HOW TO COMPLETE THIS TASK: Here are some entries. Print them exactly as they are.

EXERCISE INPUTS:

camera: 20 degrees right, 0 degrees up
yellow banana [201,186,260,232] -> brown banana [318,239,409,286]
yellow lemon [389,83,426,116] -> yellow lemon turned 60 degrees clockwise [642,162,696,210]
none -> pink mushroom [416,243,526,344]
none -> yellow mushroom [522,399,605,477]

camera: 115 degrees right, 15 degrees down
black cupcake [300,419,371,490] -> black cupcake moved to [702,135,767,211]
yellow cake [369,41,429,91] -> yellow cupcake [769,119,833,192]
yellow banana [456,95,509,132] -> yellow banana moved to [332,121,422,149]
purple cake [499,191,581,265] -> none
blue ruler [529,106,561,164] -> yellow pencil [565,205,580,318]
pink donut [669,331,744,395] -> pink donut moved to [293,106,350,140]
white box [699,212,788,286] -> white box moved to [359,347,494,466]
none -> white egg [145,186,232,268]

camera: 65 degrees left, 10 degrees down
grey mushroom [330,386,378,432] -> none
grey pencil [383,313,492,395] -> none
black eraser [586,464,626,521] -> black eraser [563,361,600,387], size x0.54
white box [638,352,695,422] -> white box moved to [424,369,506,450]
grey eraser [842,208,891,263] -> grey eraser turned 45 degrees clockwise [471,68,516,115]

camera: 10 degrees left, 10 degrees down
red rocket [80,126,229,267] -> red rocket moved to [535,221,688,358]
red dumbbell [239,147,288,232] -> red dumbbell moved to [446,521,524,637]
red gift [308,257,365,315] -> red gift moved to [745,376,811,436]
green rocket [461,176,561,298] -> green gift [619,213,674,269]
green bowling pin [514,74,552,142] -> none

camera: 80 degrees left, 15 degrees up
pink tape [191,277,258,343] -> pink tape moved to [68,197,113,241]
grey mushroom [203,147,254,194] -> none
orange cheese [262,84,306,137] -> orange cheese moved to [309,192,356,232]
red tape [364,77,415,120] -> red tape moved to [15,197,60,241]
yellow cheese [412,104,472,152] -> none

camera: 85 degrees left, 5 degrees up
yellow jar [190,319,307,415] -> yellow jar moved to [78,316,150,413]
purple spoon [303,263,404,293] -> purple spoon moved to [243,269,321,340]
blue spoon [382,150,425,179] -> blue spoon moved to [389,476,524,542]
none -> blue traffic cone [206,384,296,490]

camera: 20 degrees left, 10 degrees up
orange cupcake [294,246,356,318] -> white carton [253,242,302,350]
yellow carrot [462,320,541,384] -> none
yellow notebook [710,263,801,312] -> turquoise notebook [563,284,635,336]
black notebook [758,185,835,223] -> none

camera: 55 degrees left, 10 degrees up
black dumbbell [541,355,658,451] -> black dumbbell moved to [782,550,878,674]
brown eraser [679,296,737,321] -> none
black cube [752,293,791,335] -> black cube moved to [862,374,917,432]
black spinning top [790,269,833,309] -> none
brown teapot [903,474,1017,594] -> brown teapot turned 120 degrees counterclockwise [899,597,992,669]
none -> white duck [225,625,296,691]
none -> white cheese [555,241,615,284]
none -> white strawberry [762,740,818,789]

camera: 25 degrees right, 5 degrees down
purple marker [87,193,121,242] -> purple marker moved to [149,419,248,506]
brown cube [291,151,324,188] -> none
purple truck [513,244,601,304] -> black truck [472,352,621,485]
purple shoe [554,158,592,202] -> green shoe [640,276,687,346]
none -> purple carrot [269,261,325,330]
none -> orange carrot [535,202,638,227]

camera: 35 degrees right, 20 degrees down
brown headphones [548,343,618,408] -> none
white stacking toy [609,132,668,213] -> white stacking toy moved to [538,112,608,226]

REPLY:
camera: 20 degrees right, 0 degrees up
yellow banana [201,186,260,232] -> brown banana [318,239,409,286]
yellow lemon [389,83,426,116] -> yellow lemon turned 60 degrees clockwise [642,162,696,210]
none -> pink mushroom [416,243,526,344]
none -> yellow mushroom [522,399,605,477]

camera: 115 degrees right, 15 degrees down
black cupcake [300,419,371,490] -> black cupcake moved to [702,135,767,211]
yellow cake [369,41,429,91] -> yellow cupcake [769,119,833,192]
yellow banana [456,95,509,132] -> yellow banana moved to [332,121,422,149]
purple cake [499,191,581,265] -> none
blue ruler [529,106,561,164] -> yellow pencil [565,205,580,318]
pink donut [669,331,744,395] -> pink donut moved to [293,106,350,140]
white box [699,212,788,286] -> white box moved to [359,347,494,466]
none -> white egg [145,186,232,268]

camera: 65 degrees left, 10 degrees down
grey mushroom [330,386,378,432] -> none
grey pencil [383,313,492,395] -> none
black eraser [586,464,626,521] -> black eraser [563,361,600,387], size x0.54
white box [638,352,695,422] -> white box moved to [424,369,506,450]
grey eraser [842,208,891,263] -> grey eraser turned 45 degrees clockwise [471,68,516,115]

camera: 10 degrees left, 10 degrees down
red rocket [80,126,229,267] -> red rocket moved to [535,221,688,358]
red dumbbell [239,147,288,232] -> red dumbbell moved to [446,521,524,637]
red gift [308,257,365,315] -> red gift moved to [745,376,811,436]
green rocket [461,176,561,298] -> green gift [619,213,674,269]
green bowling pin [514,74,552,142] -> none

camera: 80 degrees left, 15 degrees up
pink tape [191,277,258,343] -> pink tape moved to [68,197,113,241]
grey mushroom [203,147,254,194] -> none
orange cheese [262,84,306,137] -> orange cheese moved to [309,192,356,232]
red tape [364,77,415,120] -> red tape moved to [15,197,60,241]
yellow cheese [412,104,472,152] -> none

camera: 85 degrees left, 5 degrees up
yellow jar [190,319,307,415] -> yellow jar moved to [78,316,150,413]
purple spoon [303,263,404,293] -> purple spoon moved to [243,269,321,340]
blue spoon [382,150,425,179] -> blue spoon moved to [389,476,524,542]
none -> blue traffic cone [206,384,296,490]

camera: 20 degrees left, 10 degrees up
orange cupcake [294,246,356,318] -> white carton [253,242,302,350]
yellow carrot [462,320,541,384] -> none
yellow notebook [710,263,801,312] -> turquoise notebook [563,284,635,336]
black notebook [758,185,835,223] -> none

camera: 55 degrees left, 10 degrees up
black dumbbell [541,355,658,451] -> black dumbbell moved to [782,550,878,674]
brown eraser [679,296,737,321] -> none
black cube [752,293,791,335] -> black cube moved to [862,374,917,432]
black spinning top [790,269,833,309] -> none
brown teapot [903,474,1017,594] -> brown teapot turned 120 degrees counterclockwise [899,597,992,669]
none -> white duck [225,625,296,691]
none -> white cheese [555,241,615,284]
none -> white strawberry [762,740,818,789]

camera: 25 degrees right, 5 degrees down
purple marker [87,193,121,242] -> purple marker moved to [149,419,248,506]
brown cube [291,151,324,188] -> none
purple truck [513,244,601,304] -> black truck [472,352,621,485]
purple shoe [554,158,592,202] -> green shoe [640,276,687,346]
none -> purple carrot [269,261,325,330]
none -> orange carrot [535,202,638,227]

camera: 35 degrees right, 20 degrees down
brown headphones [548,343,618,408] -> none
white stacking toy [609,132,668,213] -> white stacking toy moved to [538,112,608,226]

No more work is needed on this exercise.